**Exercise instructions**
After finding the line with "pink 1x1 brick" in the entries below, retype exactly each line from there through the line with "blue 1x1 round", including that final line.

**Given entries**
========

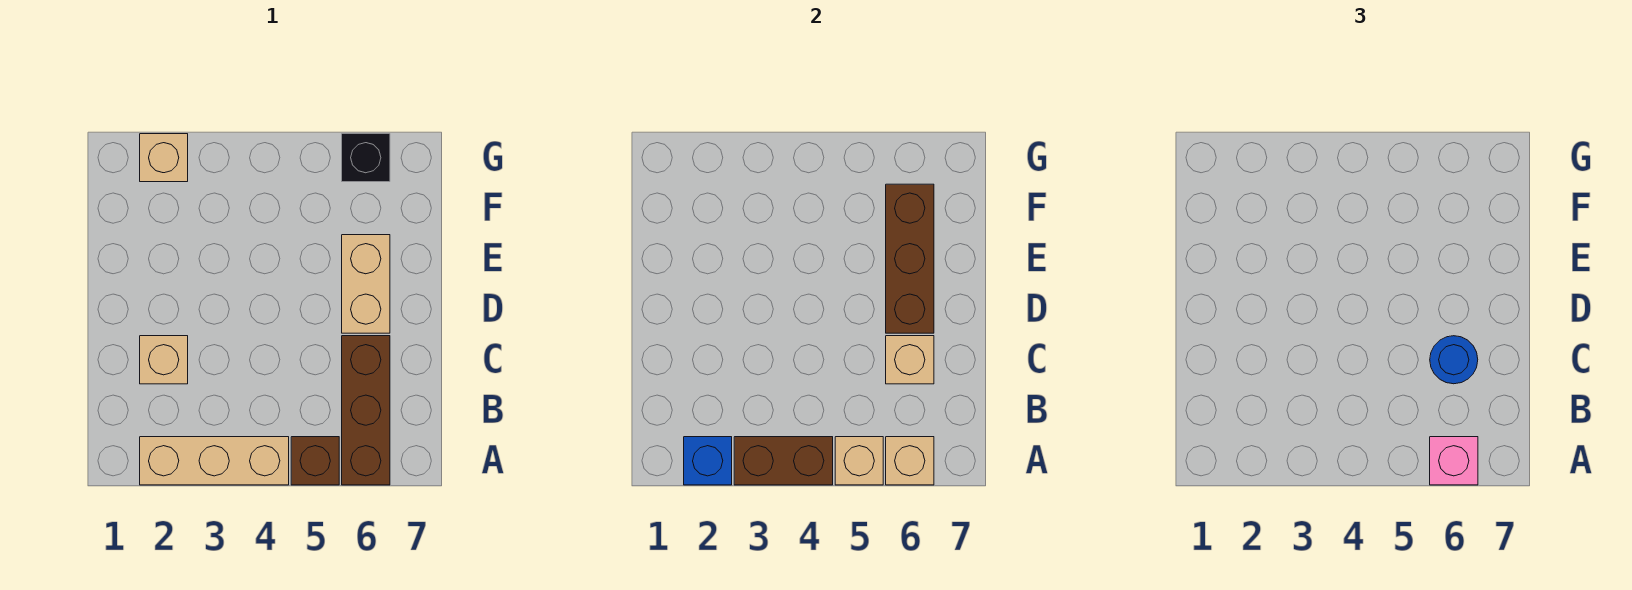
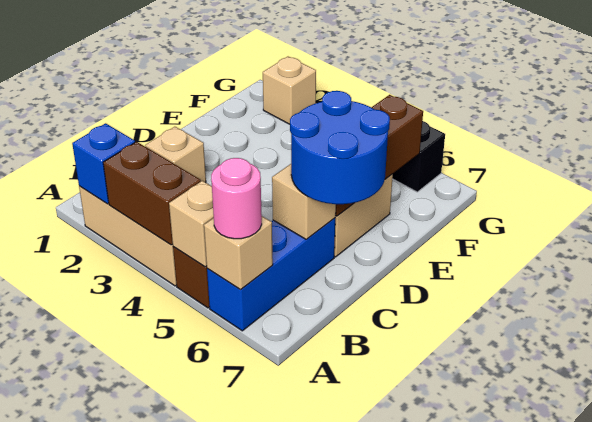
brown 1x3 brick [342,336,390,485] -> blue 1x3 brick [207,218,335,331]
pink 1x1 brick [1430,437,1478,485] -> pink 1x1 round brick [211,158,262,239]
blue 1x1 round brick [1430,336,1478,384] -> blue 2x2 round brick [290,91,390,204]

========

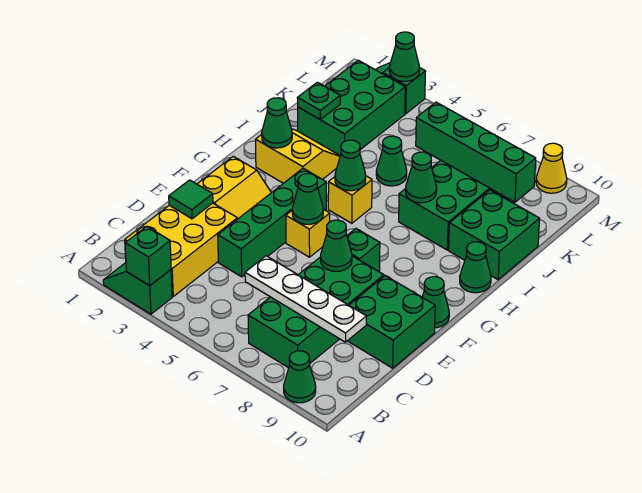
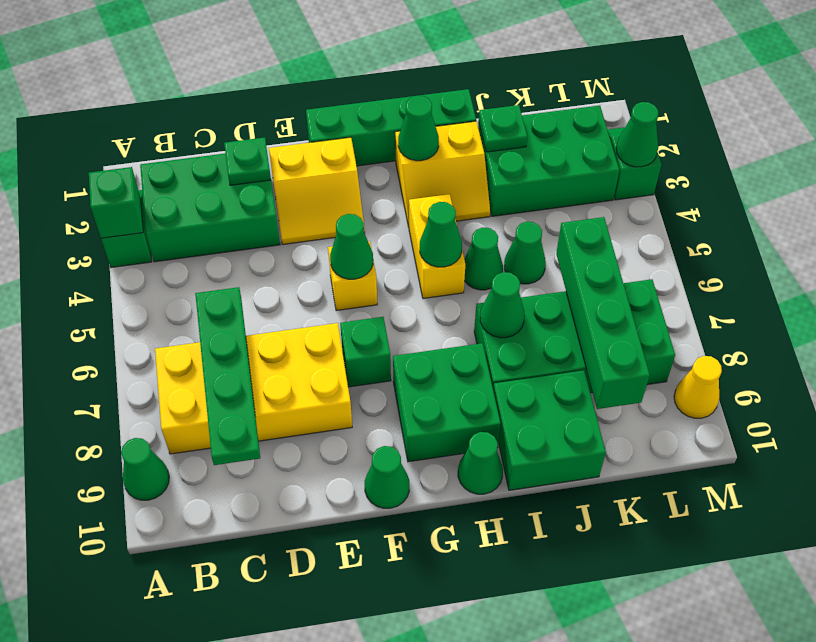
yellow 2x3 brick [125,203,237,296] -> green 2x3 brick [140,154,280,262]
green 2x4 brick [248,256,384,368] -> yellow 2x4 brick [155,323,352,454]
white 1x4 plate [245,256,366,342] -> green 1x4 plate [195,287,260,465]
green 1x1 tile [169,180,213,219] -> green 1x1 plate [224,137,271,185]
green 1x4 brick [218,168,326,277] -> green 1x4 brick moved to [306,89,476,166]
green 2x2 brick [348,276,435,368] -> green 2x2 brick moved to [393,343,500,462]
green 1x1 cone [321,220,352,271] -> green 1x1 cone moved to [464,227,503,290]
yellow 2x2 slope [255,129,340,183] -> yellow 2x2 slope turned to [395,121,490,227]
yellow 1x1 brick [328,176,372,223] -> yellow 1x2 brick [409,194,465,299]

========

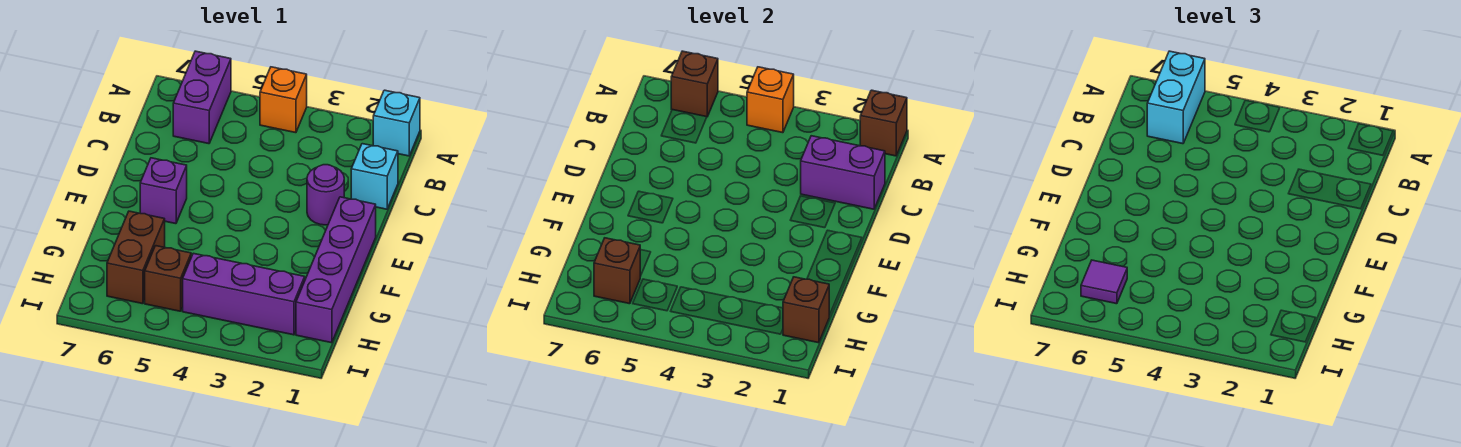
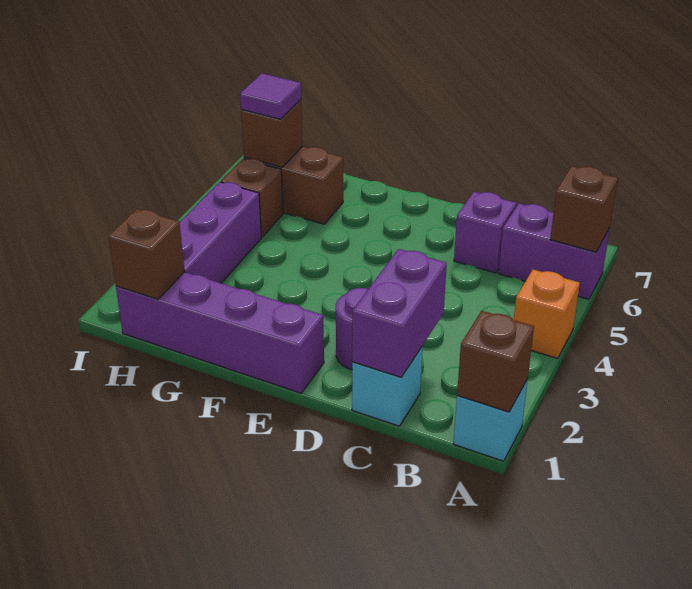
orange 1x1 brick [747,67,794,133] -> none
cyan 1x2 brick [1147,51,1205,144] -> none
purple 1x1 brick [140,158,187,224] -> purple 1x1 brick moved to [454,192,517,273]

========

**Expected answer**
pink 1x1 brick [1430,437,1478,485] -> pink 1x1 round brick [211,158,262,239]
blue 1x1 round brick [1430,336,1478,384] -> blue 2x2 round brick [290,91,390,204]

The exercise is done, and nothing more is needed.